Exercise requirements: Your answer should hold exactly the lines below from the line with "The Kubus/grün ended" through the line with "The Zitrone/gelb at", both included, and no pictures at all.

Data in this exercise:
BEGIN

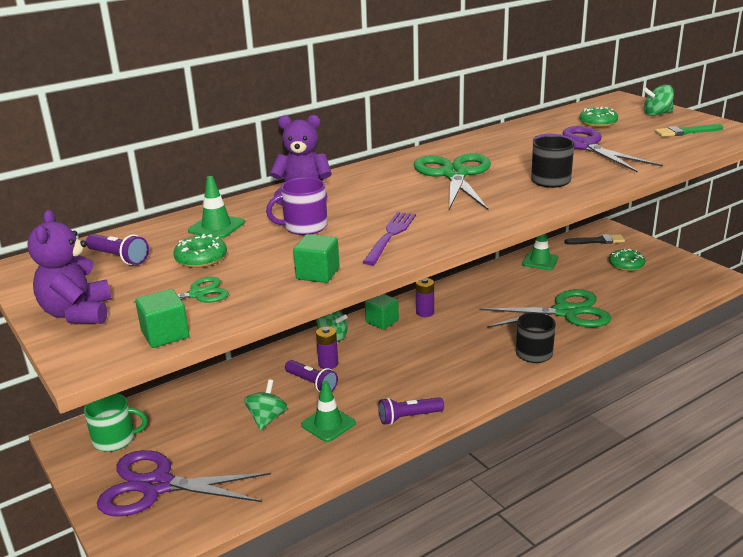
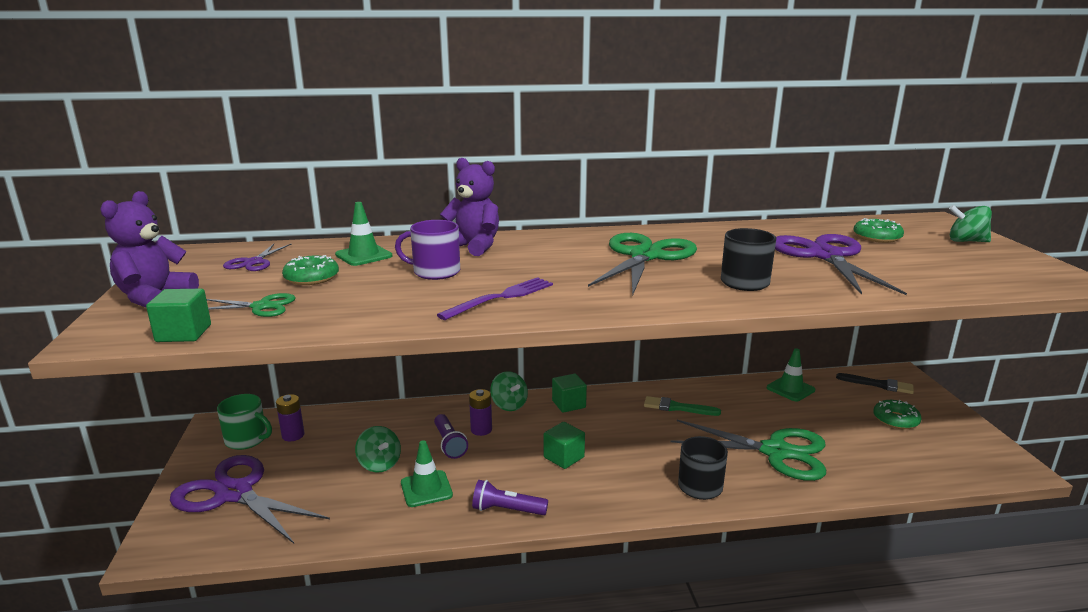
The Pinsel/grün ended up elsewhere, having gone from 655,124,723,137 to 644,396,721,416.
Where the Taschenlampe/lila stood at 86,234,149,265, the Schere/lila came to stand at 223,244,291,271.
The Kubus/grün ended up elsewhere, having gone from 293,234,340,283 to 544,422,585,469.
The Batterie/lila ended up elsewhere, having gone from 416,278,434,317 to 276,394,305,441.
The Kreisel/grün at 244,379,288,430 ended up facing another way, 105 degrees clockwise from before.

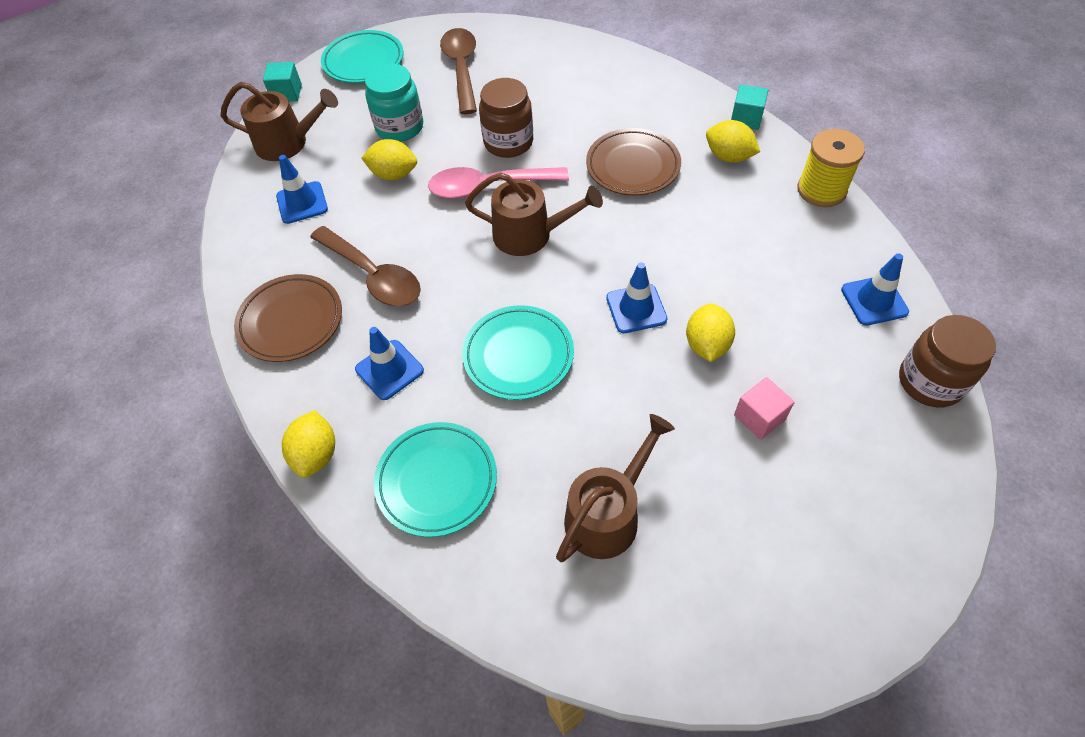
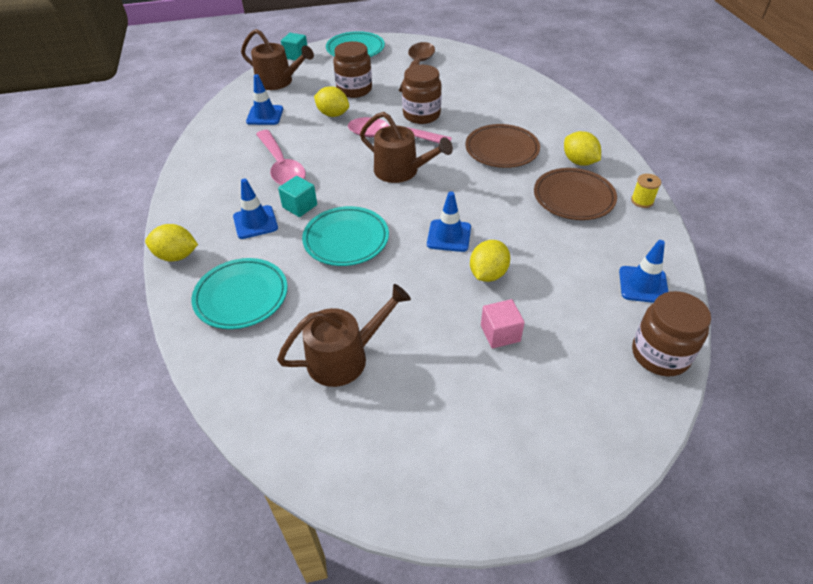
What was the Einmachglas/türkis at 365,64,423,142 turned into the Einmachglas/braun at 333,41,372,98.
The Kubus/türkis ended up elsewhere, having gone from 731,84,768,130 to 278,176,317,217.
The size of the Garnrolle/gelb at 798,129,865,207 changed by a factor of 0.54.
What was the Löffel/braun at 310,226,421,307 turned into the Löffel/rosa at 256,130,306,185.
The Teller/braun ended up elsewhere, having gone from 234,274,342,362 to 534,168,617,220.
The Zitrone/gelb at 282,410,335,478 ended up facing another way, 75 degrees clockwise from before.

END
BEGIN

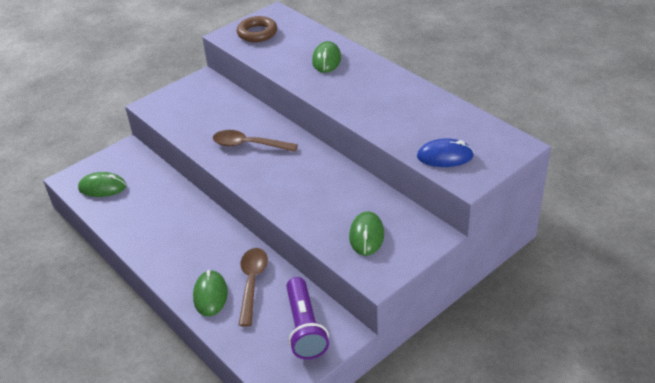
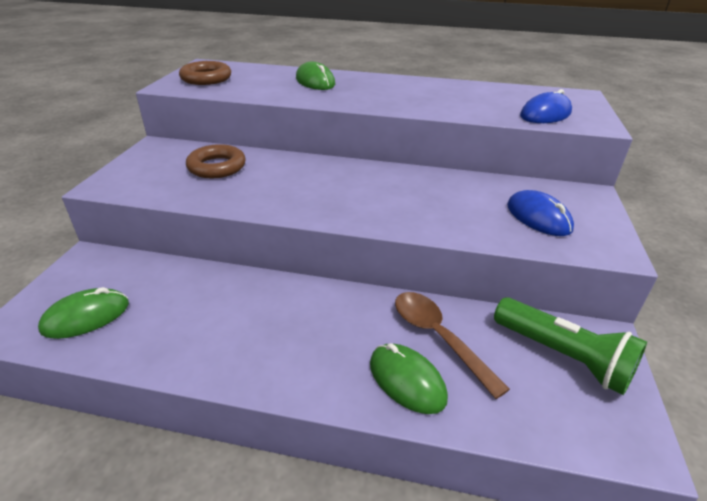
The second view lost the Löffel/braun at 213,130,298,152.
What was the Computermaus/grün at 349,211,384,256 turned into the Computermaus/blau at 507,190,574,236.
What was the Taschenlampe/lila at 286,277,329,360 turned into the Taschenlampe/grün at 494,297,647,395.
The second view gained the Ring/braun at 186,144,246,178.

END

Expected output:
The Kubus/grün ended up elsewhere, having gone from 293,234,340,283 to 544,422,585,469.
The Batterie/lila ended up elsewhere, having gone from 416,278,434,317 to 276,394,305,441.
The Kreisel/grün at 244,379,288,430 ended up facing another way, 105 degrees clockwise from before.

What was the Einmachglas/türkis at 365,64,423,142 turned into the Einmachglas/braun at 333,41,372,98.
The Kubus/türkis ended up elsewhere, having gone from 731,84,768,130 to 278,176,317,217.
The size of the Garnrolle/gelb at 798,129,865,207 changed by a factor of 0.54.
What was the Löffel/braun at 310,226,421,307 turned into the Löffel/rosa at 256,130,306,185.
The Teller/braun ended up elsewhere, having gone from 234,274,342,362 to 534,168,617,220.
The Zitrone/gelb at 282,410,335,478 ended up facing another way, 75 degrees clockwise from before.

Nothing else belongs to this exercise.